Output all the records word for word. Drop the pictures.

Dataset excerpts Block Start

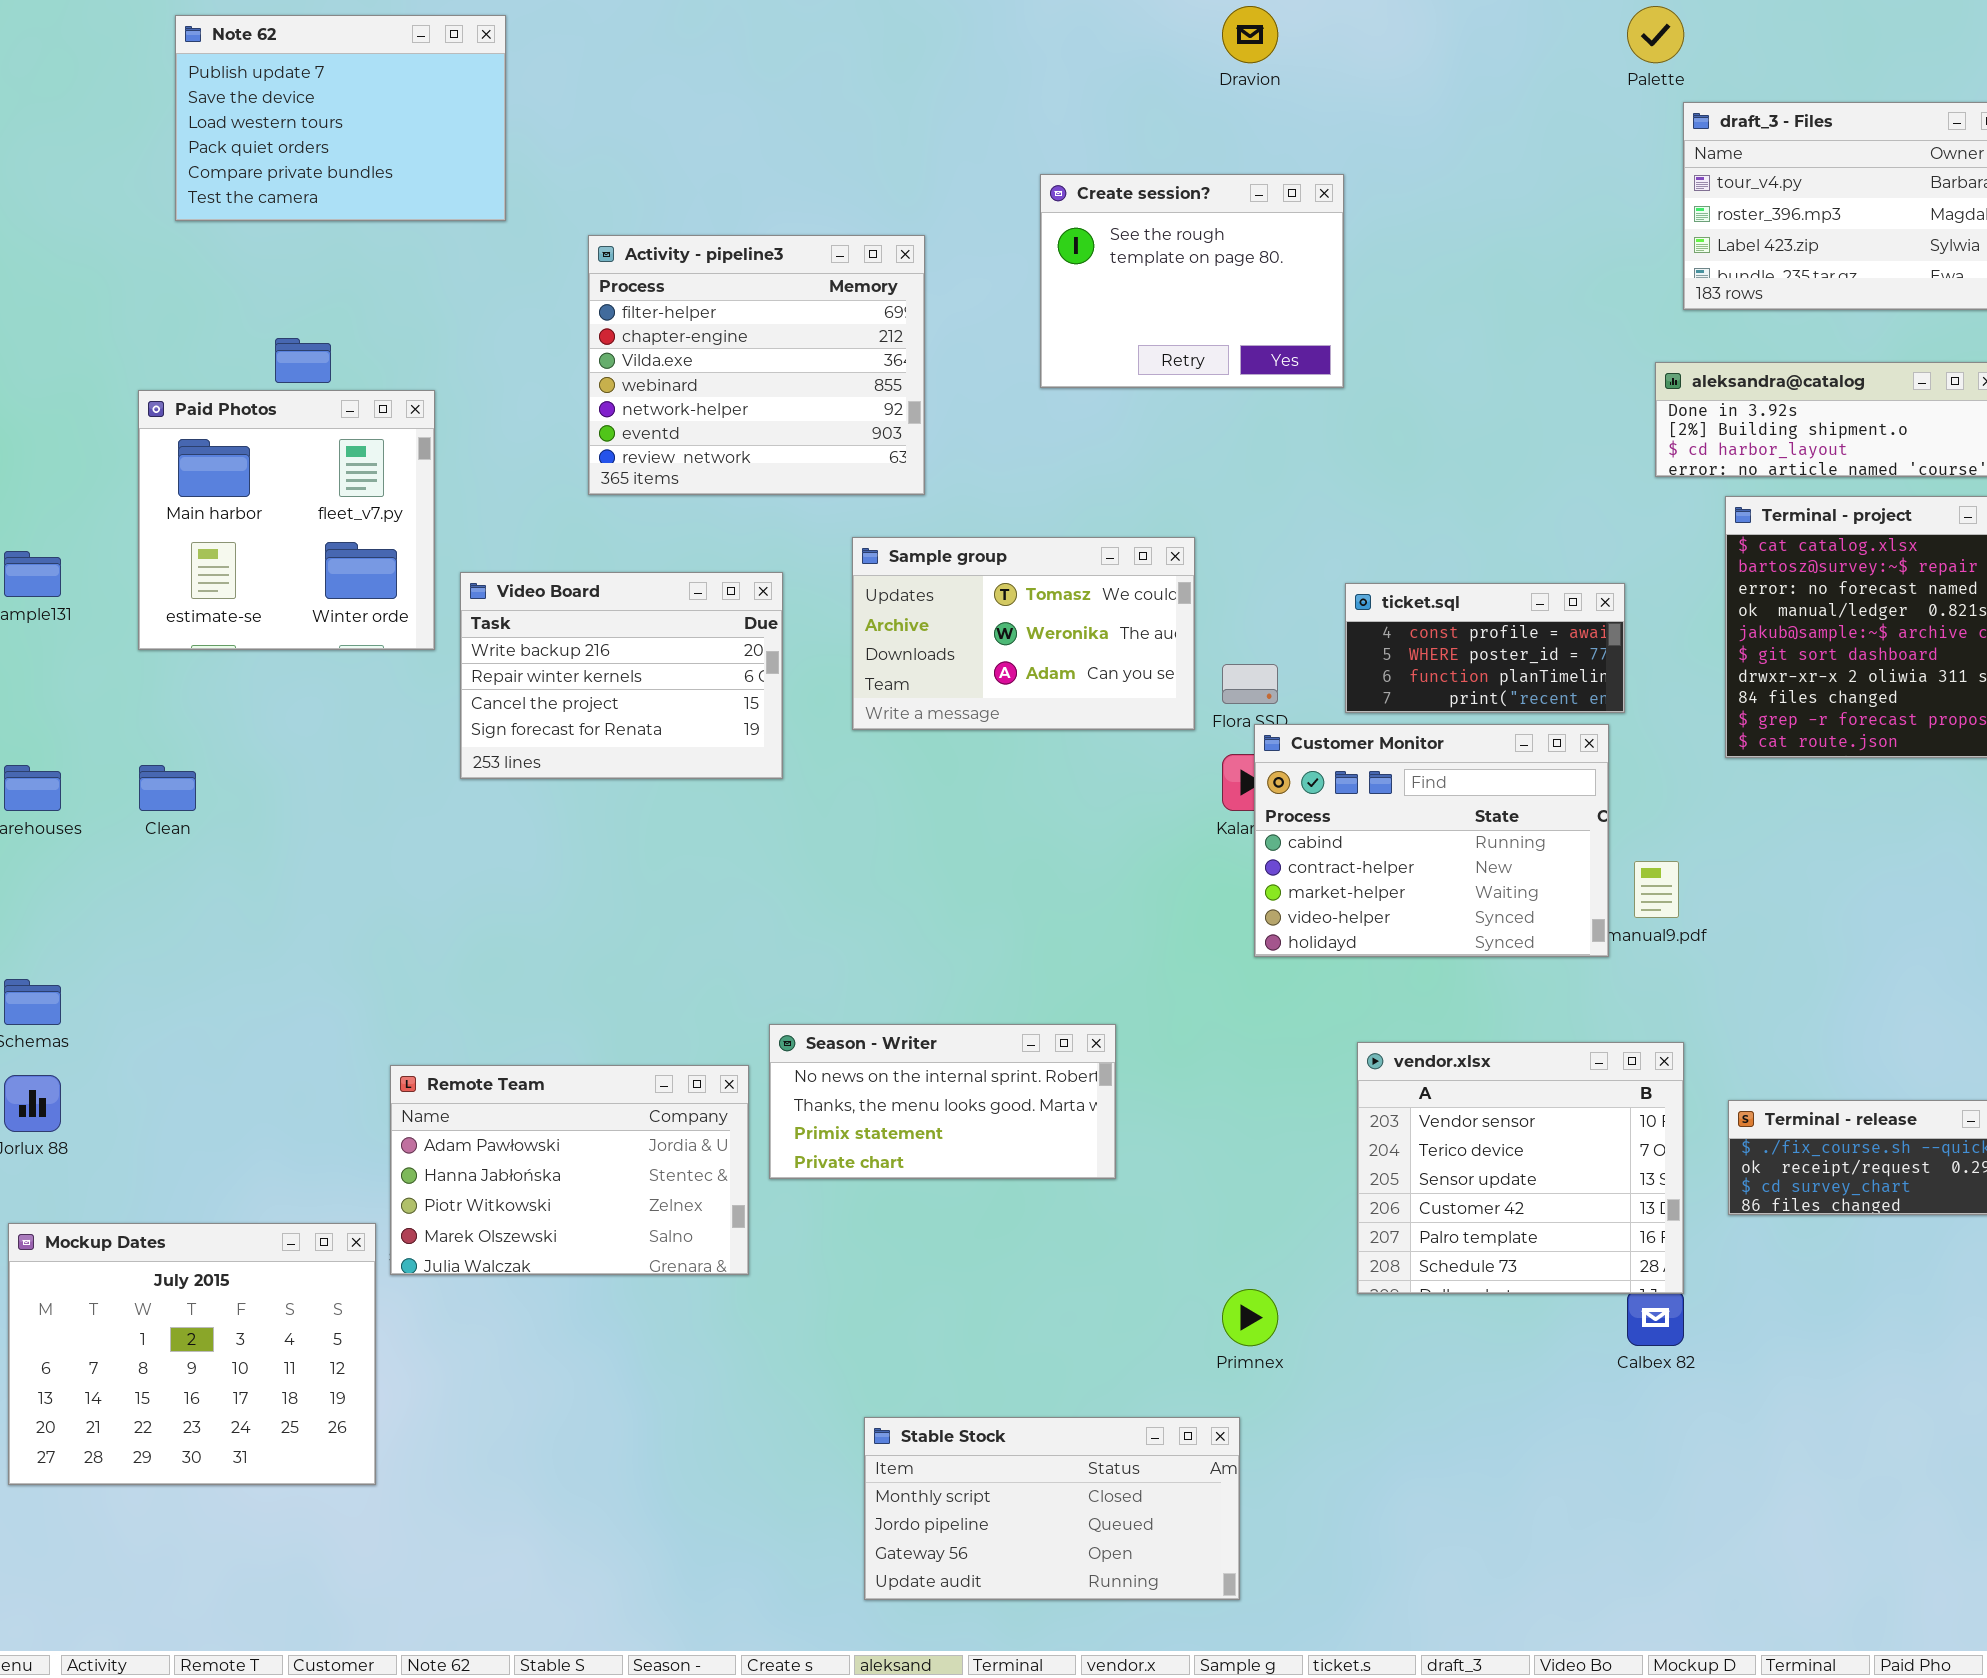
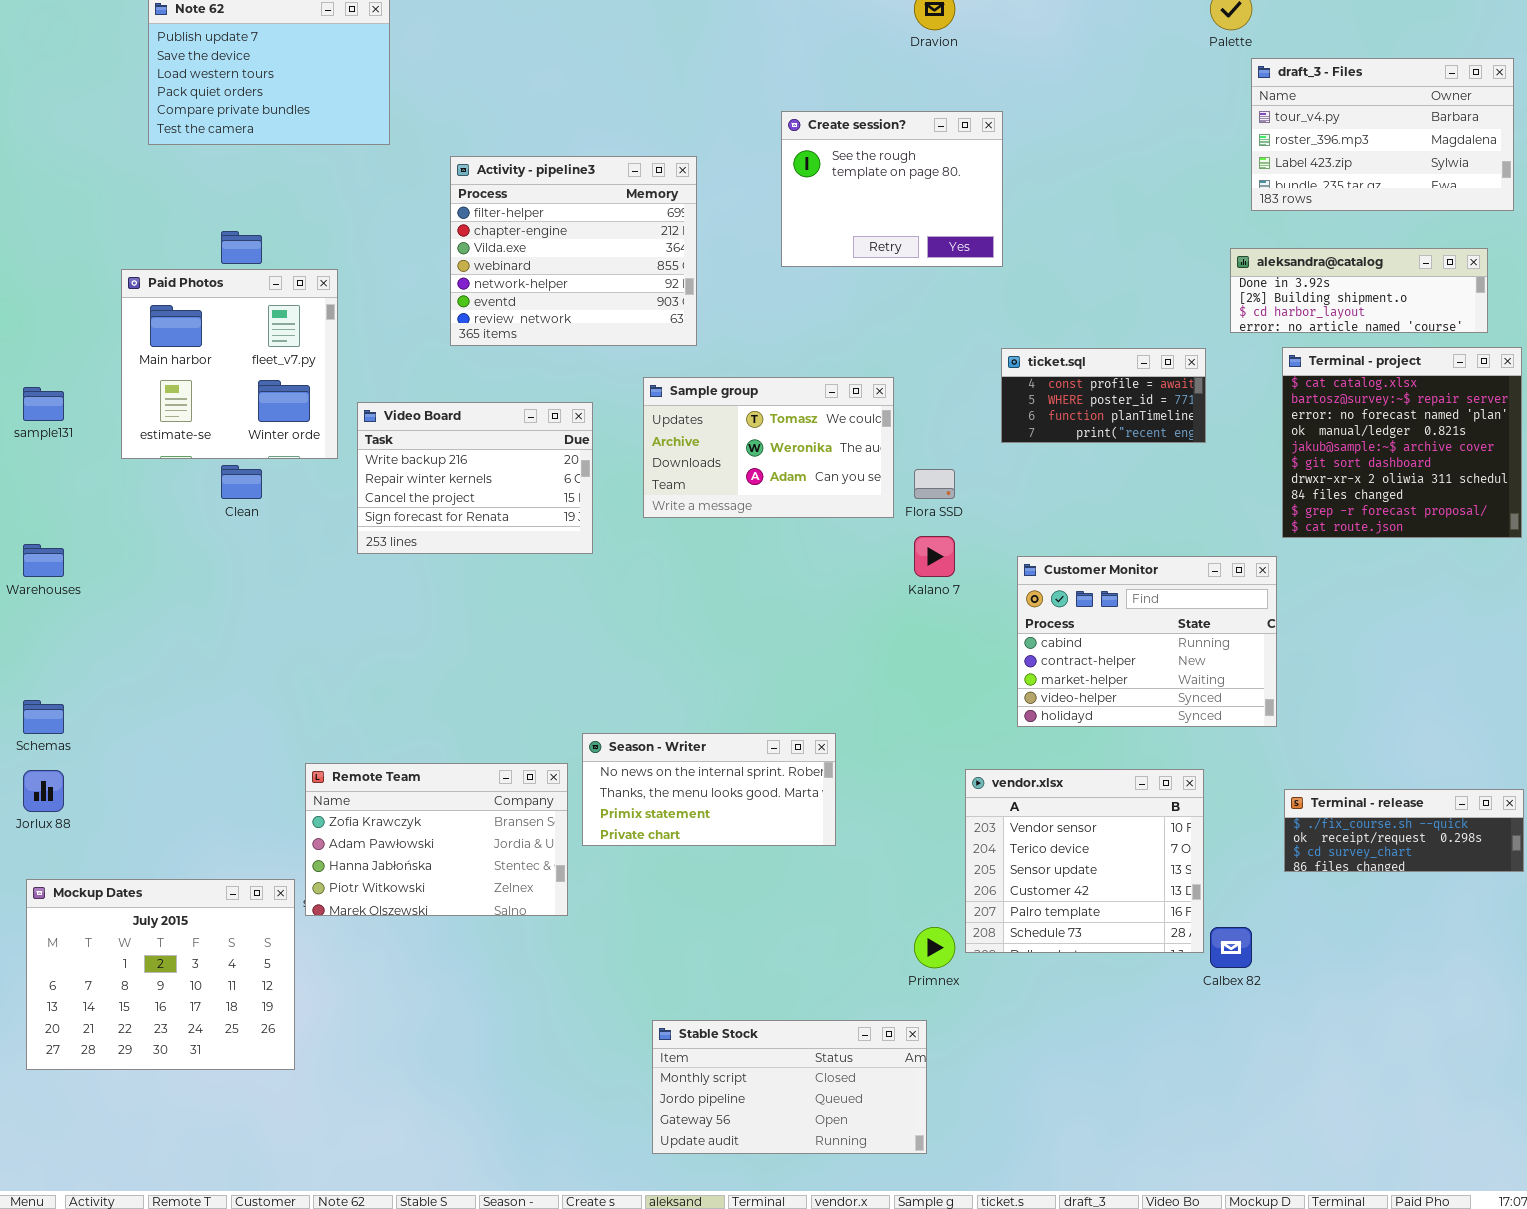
ticket.sql: [1345,583,1625,713] -> [1001,348,1206,443], moved
Customer Monitor: [1254,724,1609,957] -> [1017,556,1277,727], moved
Clean: [139,765,196,811] -> [221,465,262,499], moved
vendor.xlsx: [1357,1042,1684,1294] -> [965,769,1204,953], moved
Remote Team: [390,1065,749,1275] -> [305,763,568,916], scrolled up 1 row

Dataset excerpts Block End

*Answer for the task*:
ticket.sql: [1345,583,1625,713] -> [1001,348,1206,443], moved
Customer Monitor: [1254,724,1609,957] -> [1017,556,1277,727], moved
Clean: [139,765,196,811] -> [221,465,262,499], moved
vendor.xlsx: [1357,1042,1684,1294] -> [965,769,1204,953], moved
Remote Team: [390,1065,749,1275] -> [305,763,568,916], scrolled up 1 row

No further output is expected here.